### [Your goal]
Work out how many lines below contain the word "degrees". Only the number is wanted.

### [Colored shape movement records]
+ + +

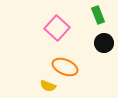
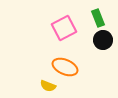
green rectangle: moved 3 px down
pink square: moved 7 px right; rotated 20 degrees clockwise
black circle: moved 1 px left, 3 px up
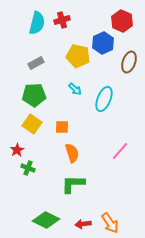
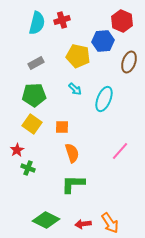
blue hexagon: moved 2 px up; rotated 20 degrees clockwise
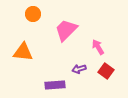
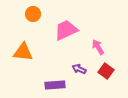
pink trapezoid: rotated 20 degrees clockwise
purple arrow: rotated 40 degrees clockwise
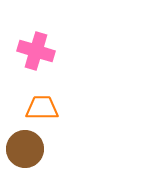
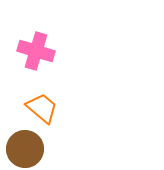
orange trapezoid: rotated 40 degrees clockwise
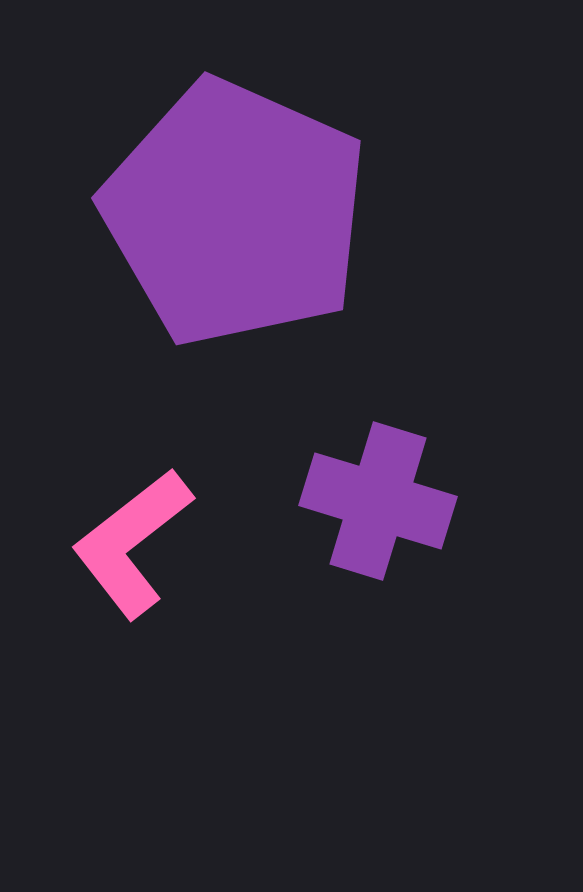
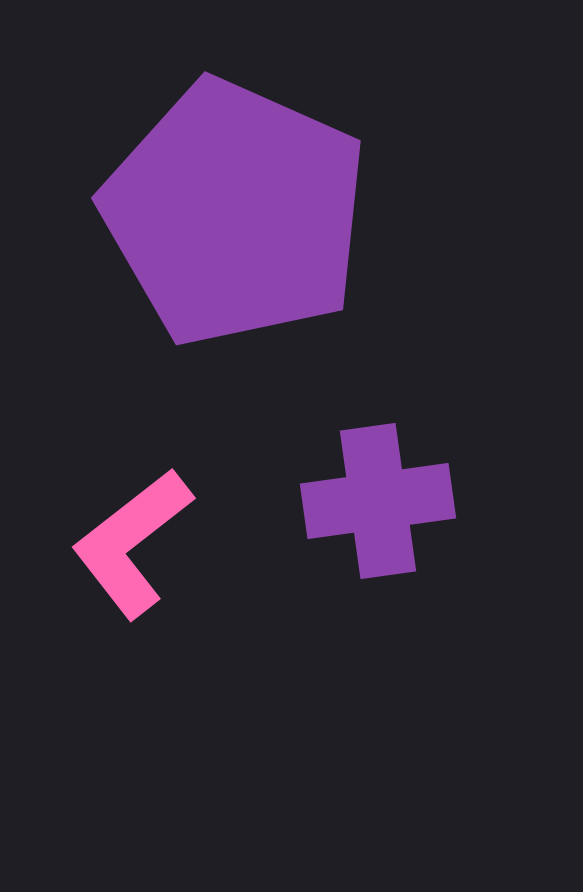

+ + +

### [Answer space]
5